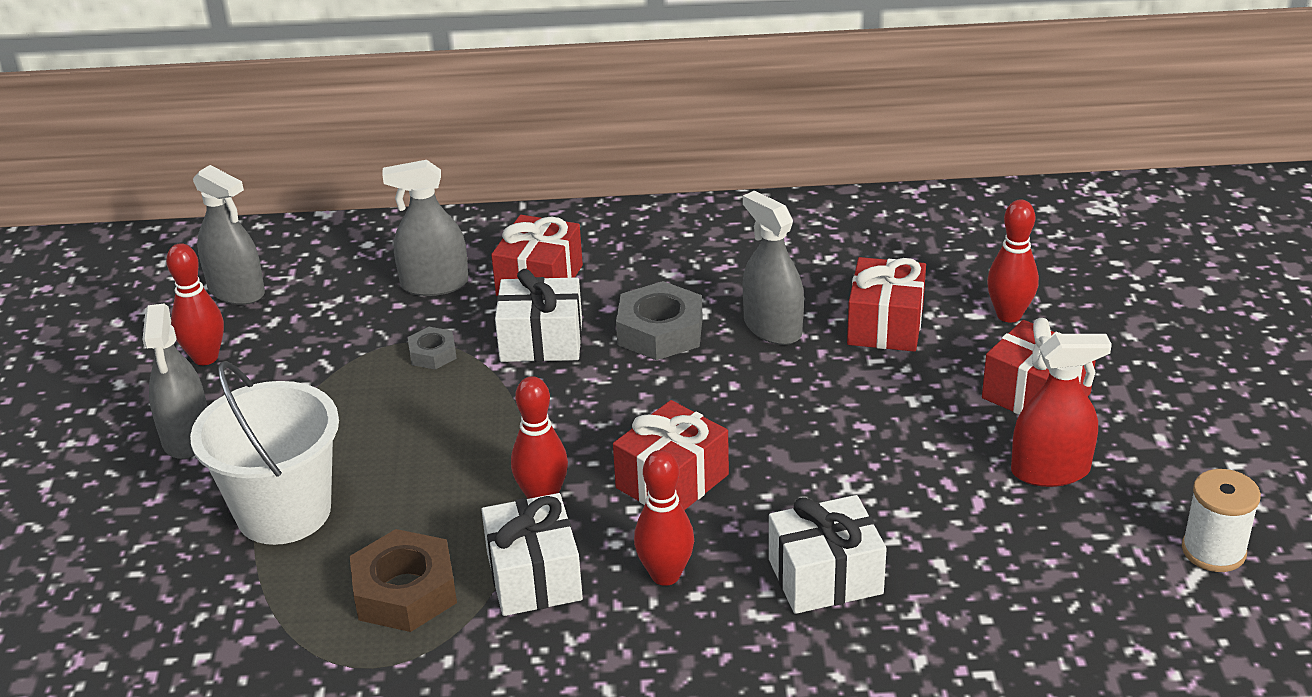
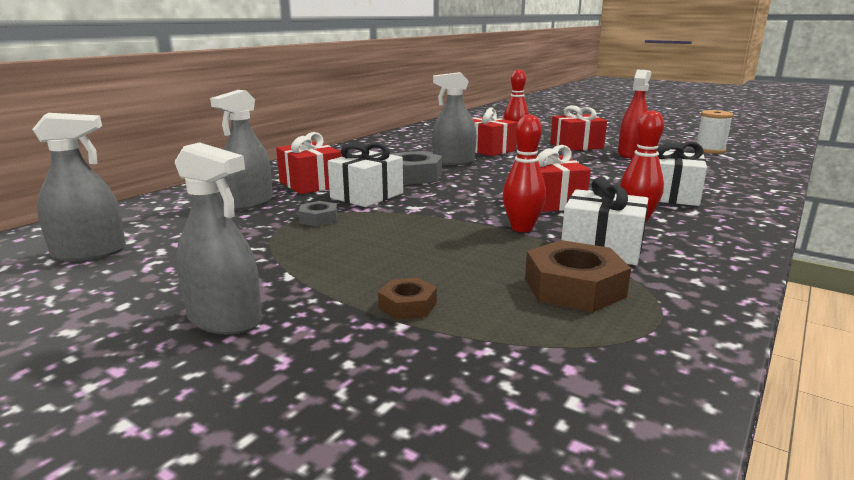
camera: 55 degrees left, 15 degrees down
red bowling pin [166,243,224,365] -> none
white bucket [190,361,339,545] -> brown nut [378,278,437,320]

* * *

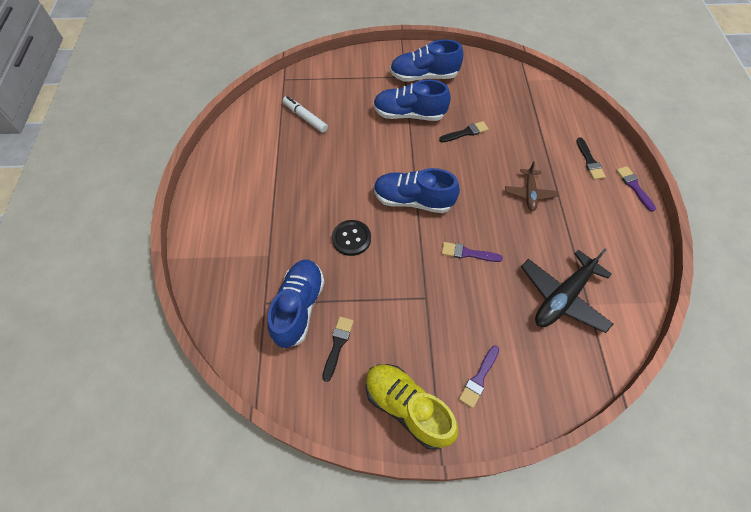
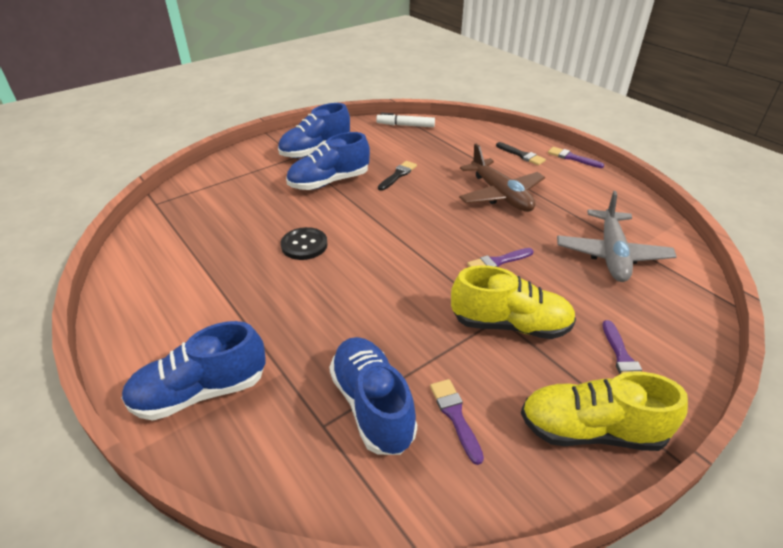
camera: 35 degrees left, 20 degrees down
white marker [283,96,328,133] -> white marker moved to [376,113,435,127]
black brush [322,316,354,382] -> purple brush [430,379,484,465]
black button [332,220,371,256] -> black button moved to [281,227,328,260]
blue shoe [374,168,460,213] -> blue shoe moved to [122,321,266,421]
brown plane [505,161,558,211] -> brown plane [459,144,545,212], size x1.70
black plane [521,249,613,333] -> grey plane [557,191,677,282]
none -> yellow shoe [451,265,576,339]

---

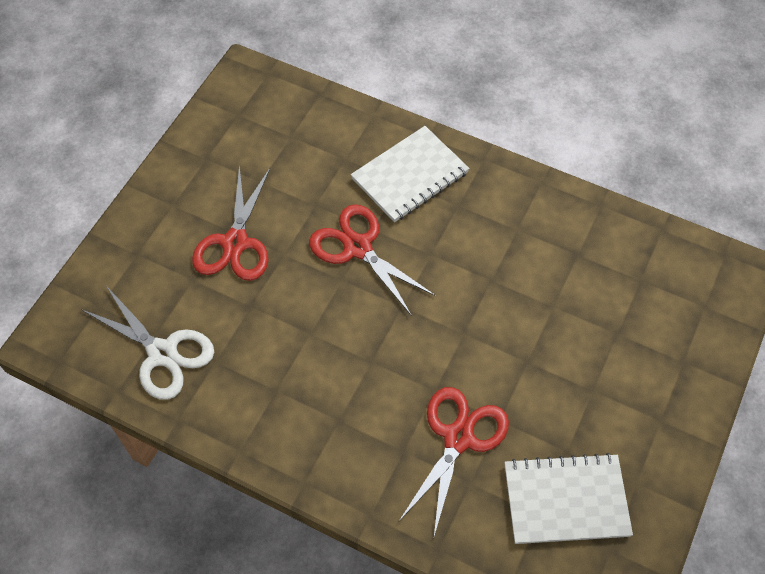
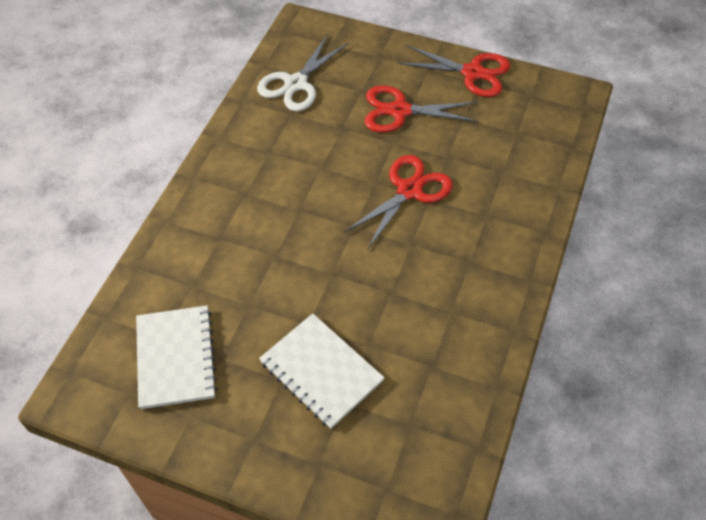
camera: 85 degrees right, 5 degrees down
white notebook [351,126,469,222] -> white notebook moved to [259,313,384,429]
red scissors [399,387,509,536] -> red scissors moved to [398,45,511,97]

What you are asked to do
Each line above from the one with "camera: 55 degrees left, 15 degrees down" up to and including the one with "white bucket [190,361,339,545]" must be set down exactly, and no line outside that span may appear.

Output for this task
camera: 55 degrees left, 15 degrees down
red bowling pin [166,243,224,365] -> none
white bucket [190,361,339,545] -> brown nut [378,278,437,320]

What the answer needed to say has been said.